[Coordinate-based object records]
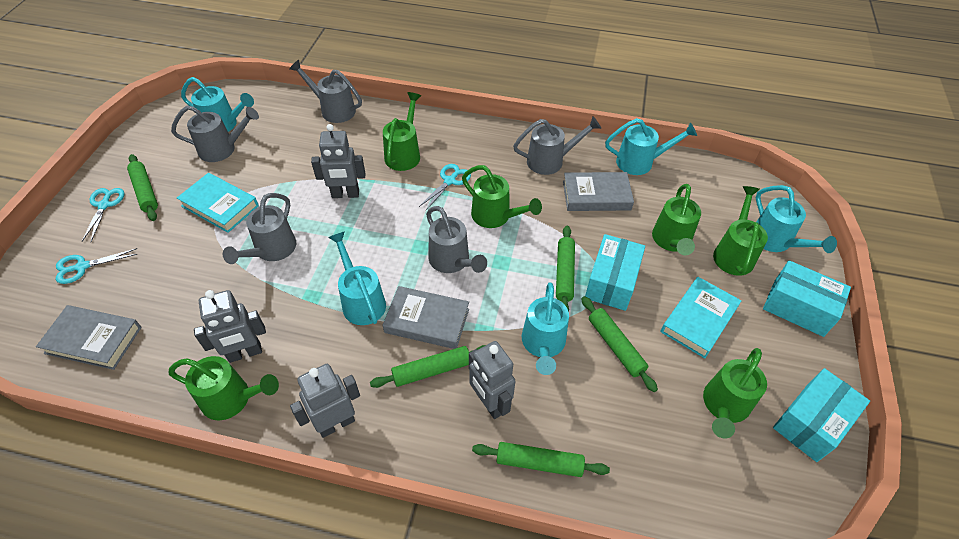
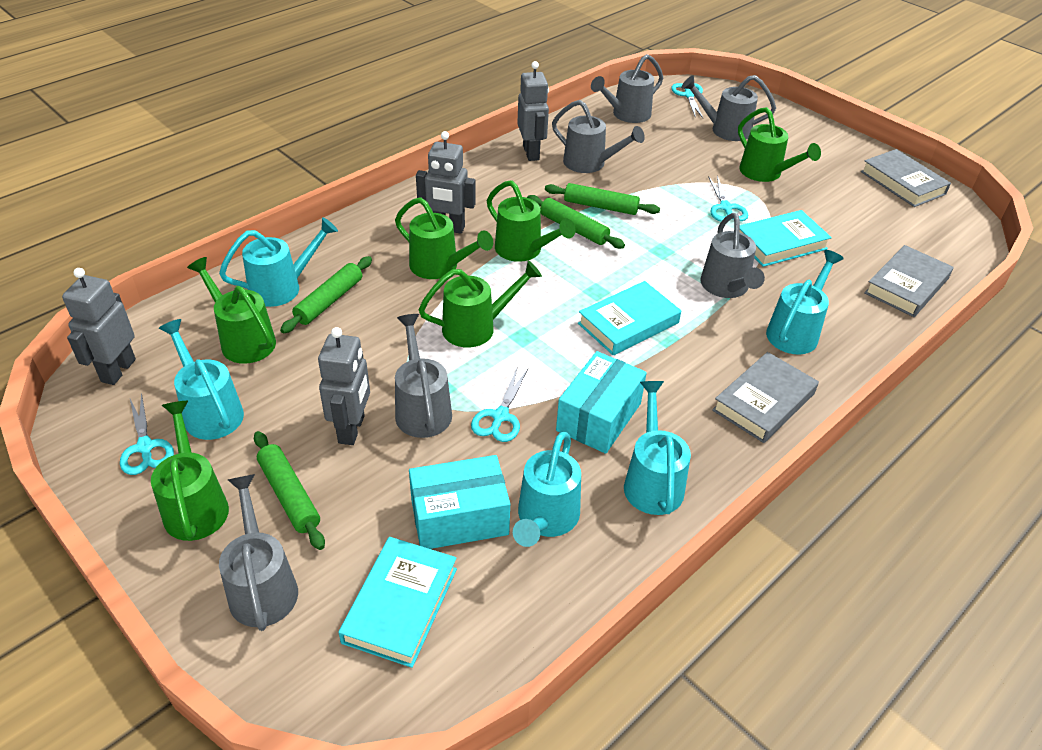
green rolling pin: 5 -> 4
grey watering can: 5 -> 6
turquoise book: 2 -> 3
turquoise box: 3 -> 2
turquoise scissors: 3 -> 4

• [PROBLEM TO WORK ON]:
Please state how many lines of the data hold the string "turquoise", with nothing else in your reply.

• [ANSWER FOR THE TASK]:
3